[Detected change data]
****************************************

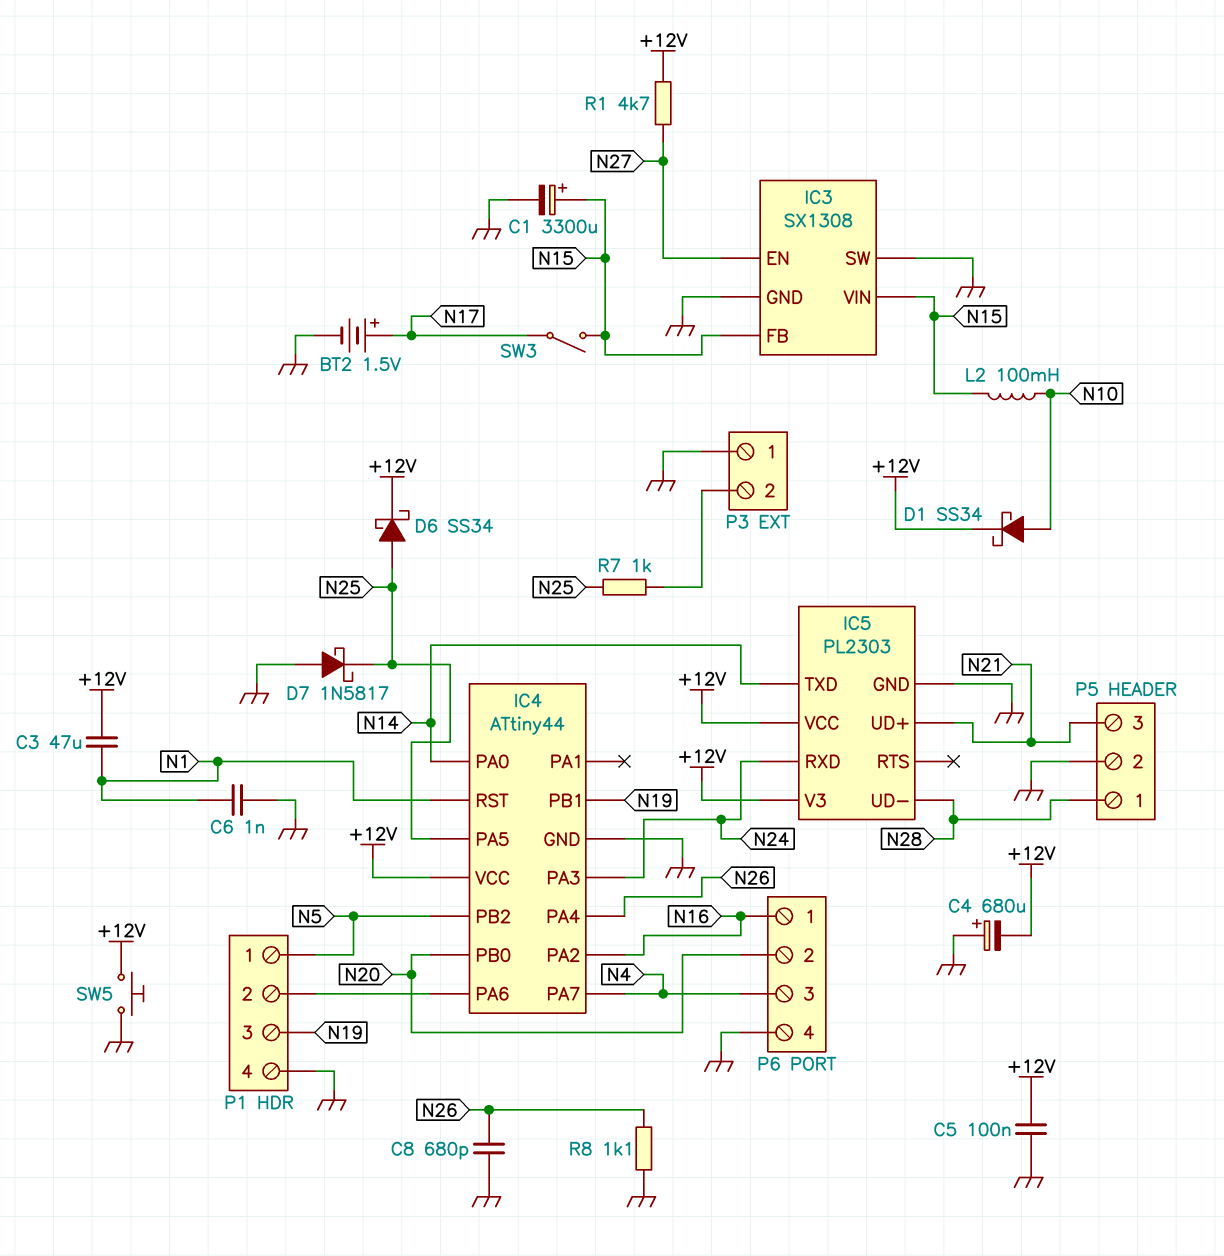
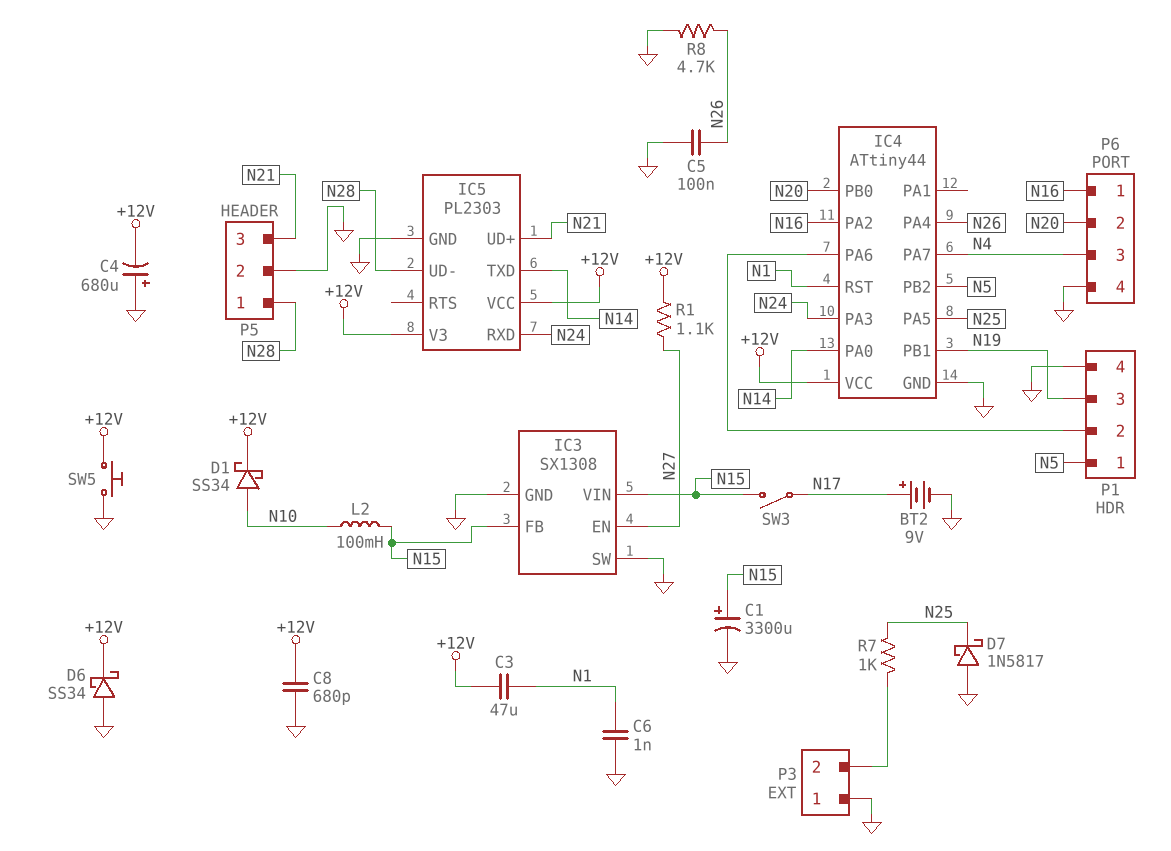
BT2: 1.5V (plus N17, minus GND) -> 9V (plus N17, minus GND)
C5: 100nF (+12V, GND) -> 100nF (GND, N26)
C8: 680pF (GND, N26) -> 680pF (+12V, GND)
D6: schottky SS34 (A N25, K +12V) -> schottky SS34 (A GND, K +12V)
R1: 4.7k (+12V, N27) -> 1.1k (+12V, N27)
R8: 1.1k (GND, N26) -> 4.7k (GND, N26)

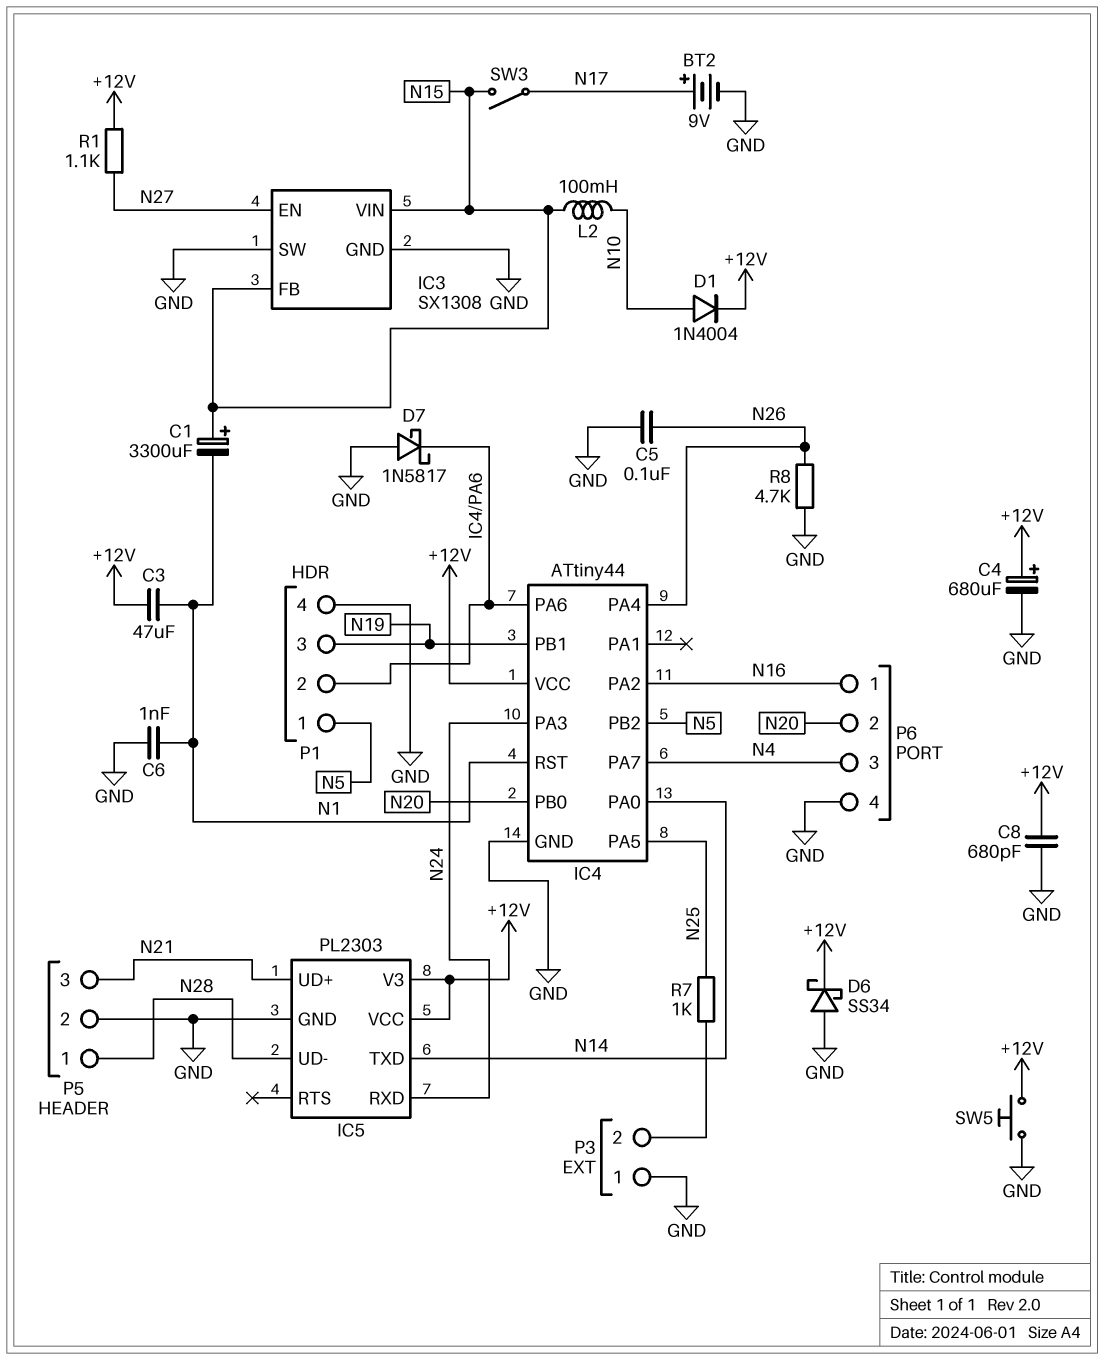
C1: 3300uF (plus N15, minus GND) -> 3300uF (plus N15, minus N1)
C4: 680uF (plus GND, minus +12V) -> 680uF (plus +12V, minus GND)
D1: schottky SS34 (A N10, K +12V) -> diode 1N4004 (A N10, K +12V)
D7: schottky 1N5817 (A GND, K N25) -> schottky 1N5817 (A GND, K IC4/PA6)

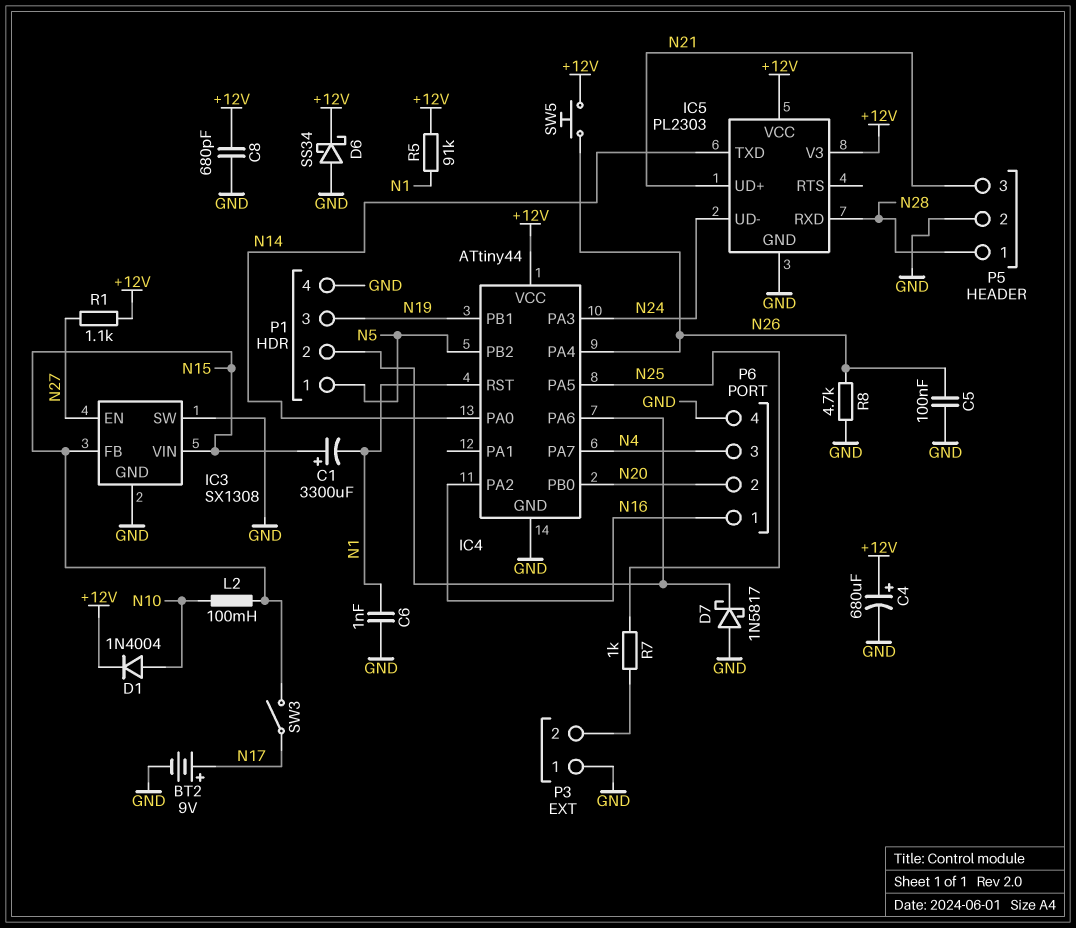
C3: 47uF (+12V, N1) -> none
IC5 pin RXD: N24 -> N28
IC5 pin UD-: N28 -> N24
R5: none -> 91k (+12V, N1)
SW5: button (+12V, GND) -> button (+12V, N26)

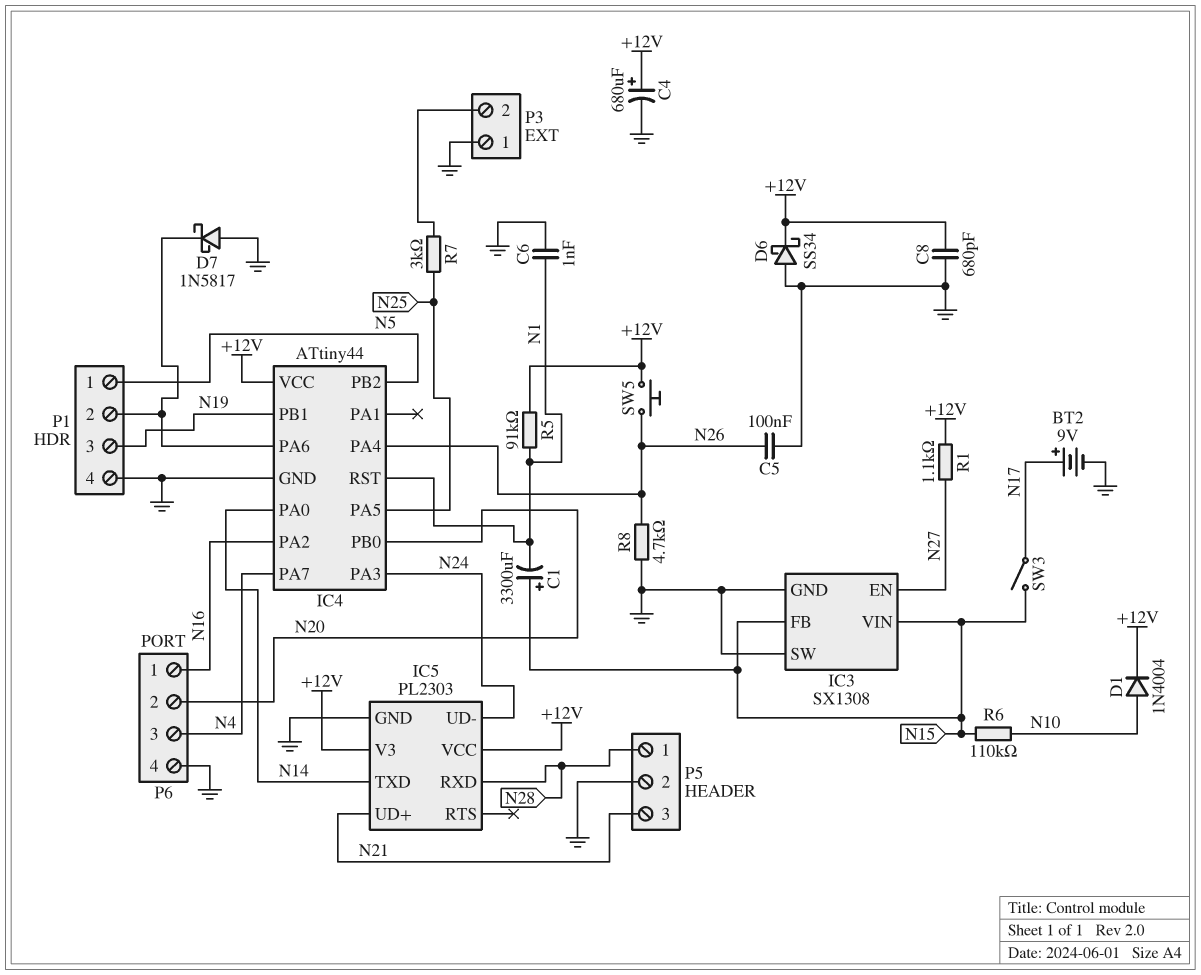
L2: 100mH (N10, N15) -> none
R6: none -> 110k (N10, N15)
R7: 1k (N25, P3/2) -> 3k (N25, P3/2)

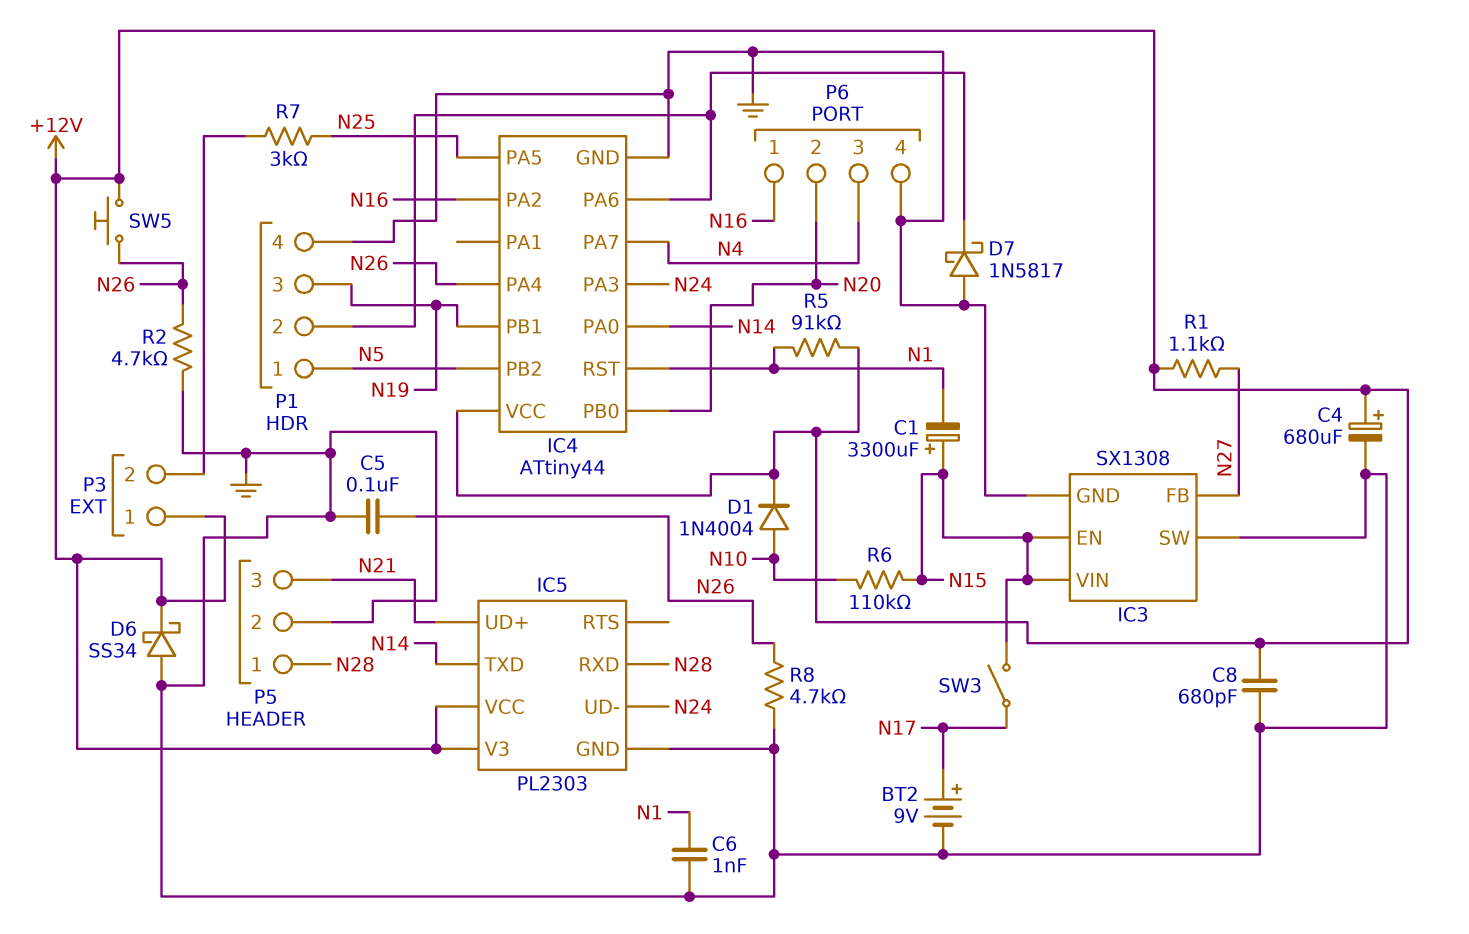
IC3 pin EN: N27 -> N15
IC3 pin FB: N15 -> N27
P3 pin 1: GND -> +12V
R2: none -> 4.7k (GND, N26)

****************************************

## ACTIVITY
The word "minus" may occur in lines of the data above; say how many lines hold it, giving only the number.

## SOLUTION TO THIS PROBLEM
3